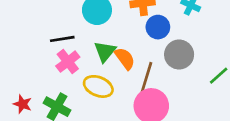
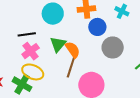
brown line: (146, 78) -> (71, 66), moved
yellow ellipse: (98, 86) -> (33, 72), moved

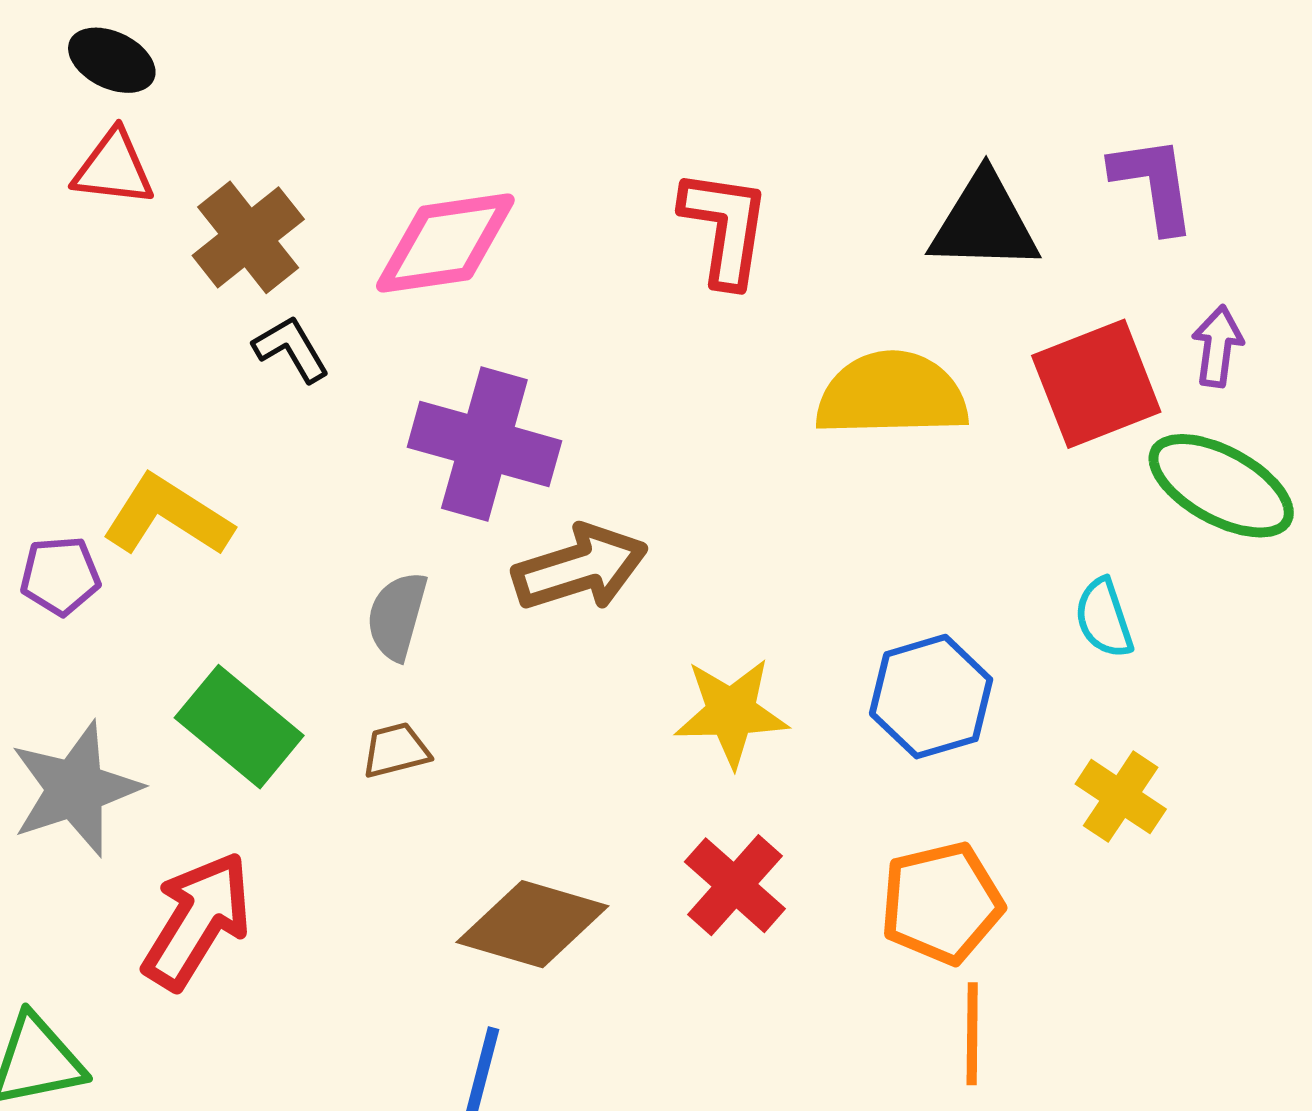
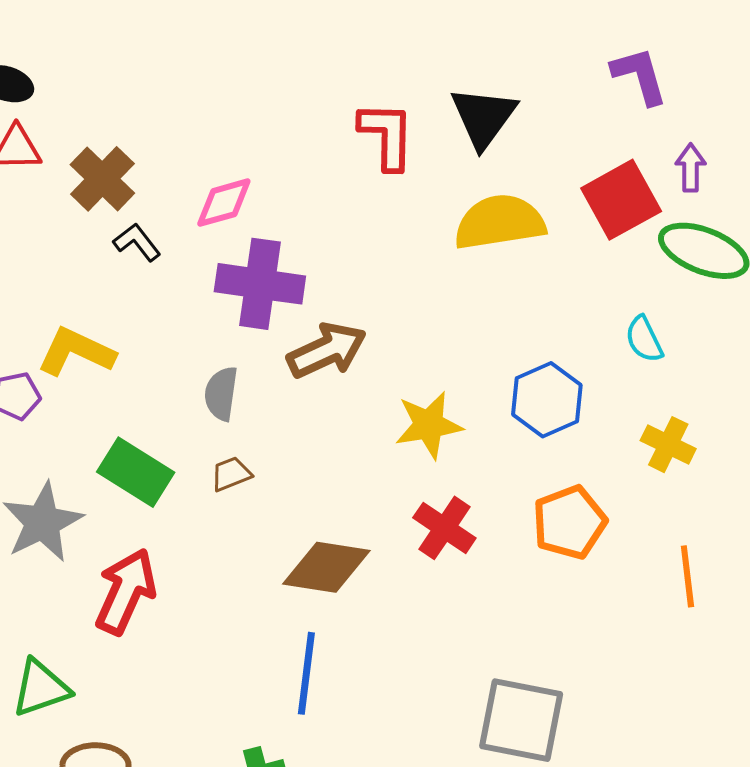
black triangle: (984, 223) -> (484, 117), moved, turned -48
pink diamond: (445, 243) -> (224, 203), moved, size x0.7
orange line: (972, 1034) -> (687, 576), moved

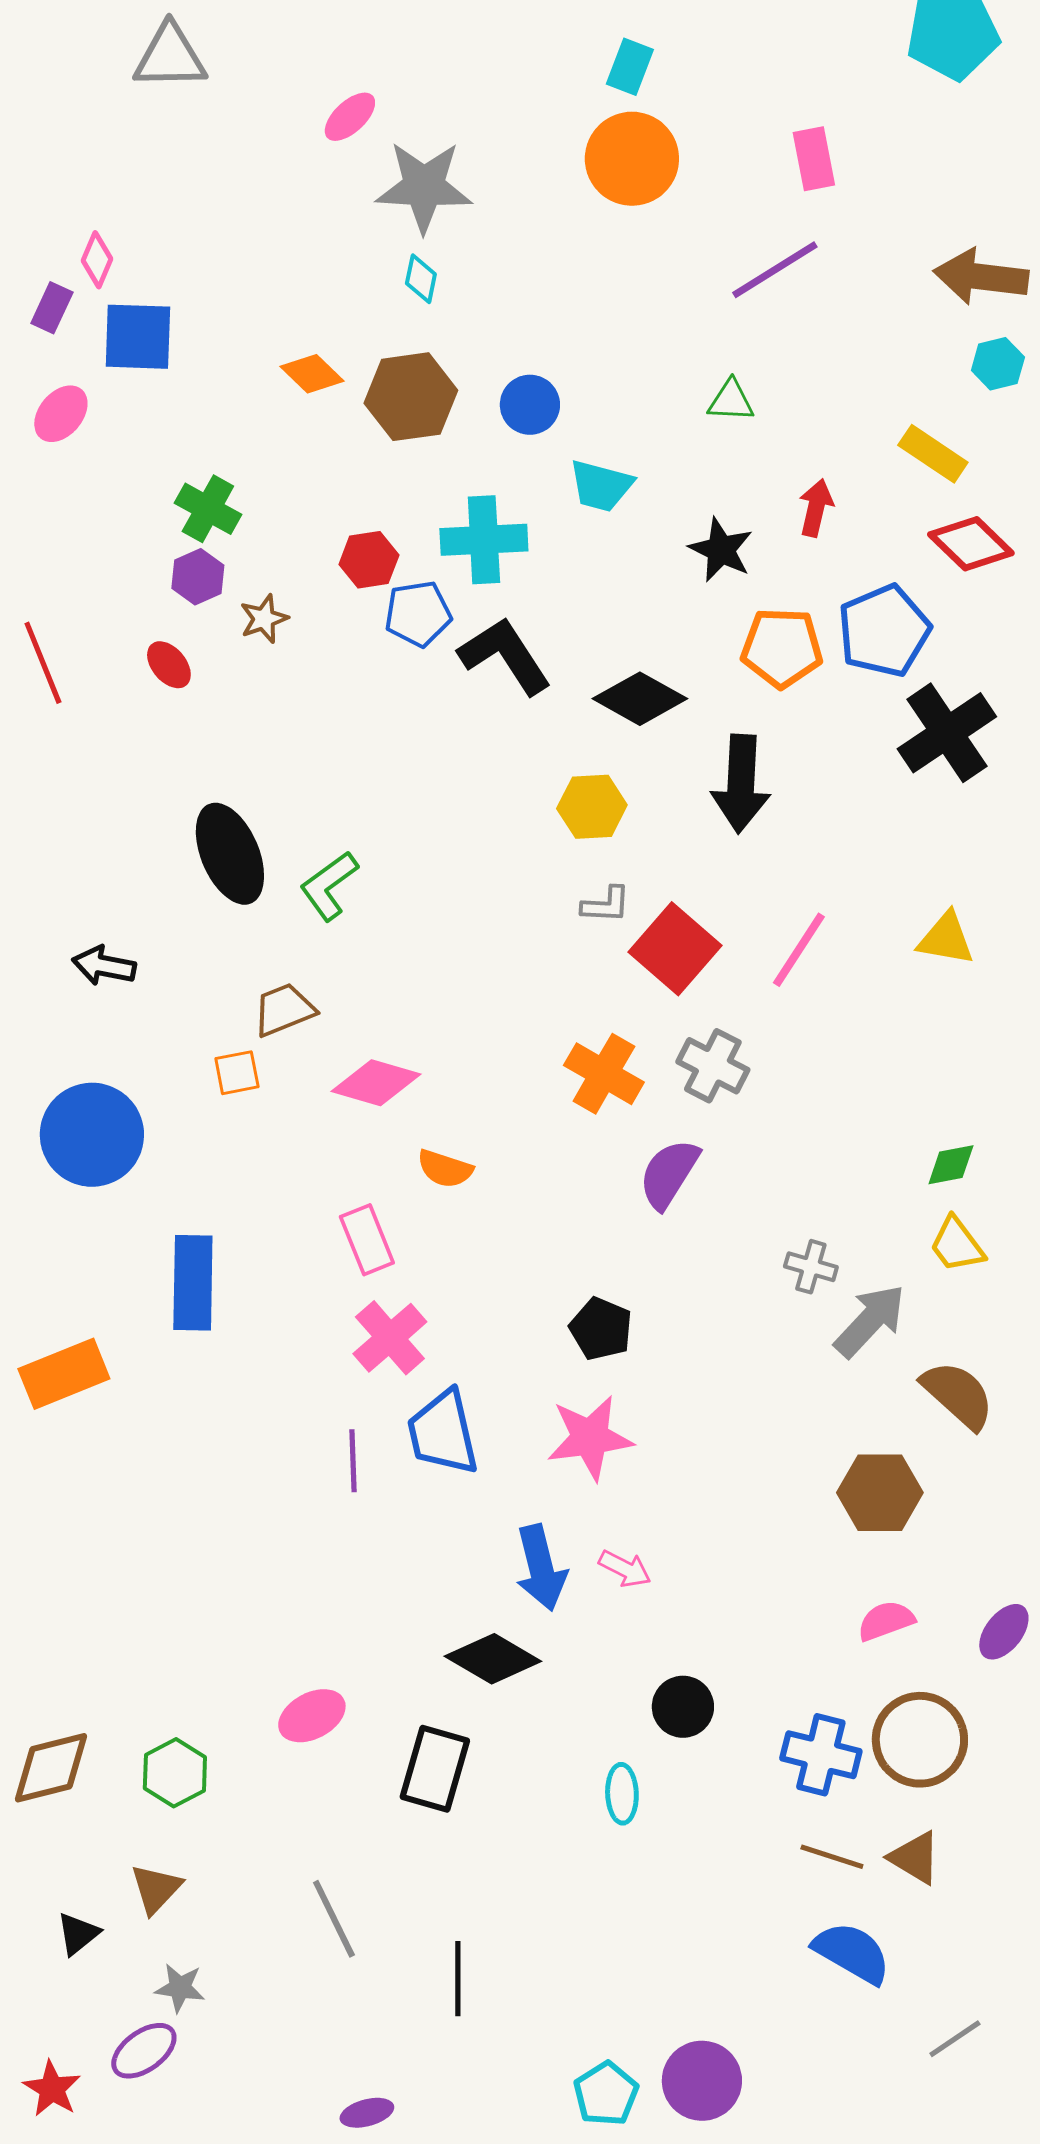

--- WHAT IS EXPECTED ---
Could you repeat, exactly and with nothing else, the lines from the one containing "pink diamond: (445, 243)" through the last line of the records above, leaving out the pictures?

--- EXERCISE SOLUTION ---
pink diamond: (445, 243) -> (224, 203), moved, size x0.7
orange line: (972, 1034) -> (687, 576), moved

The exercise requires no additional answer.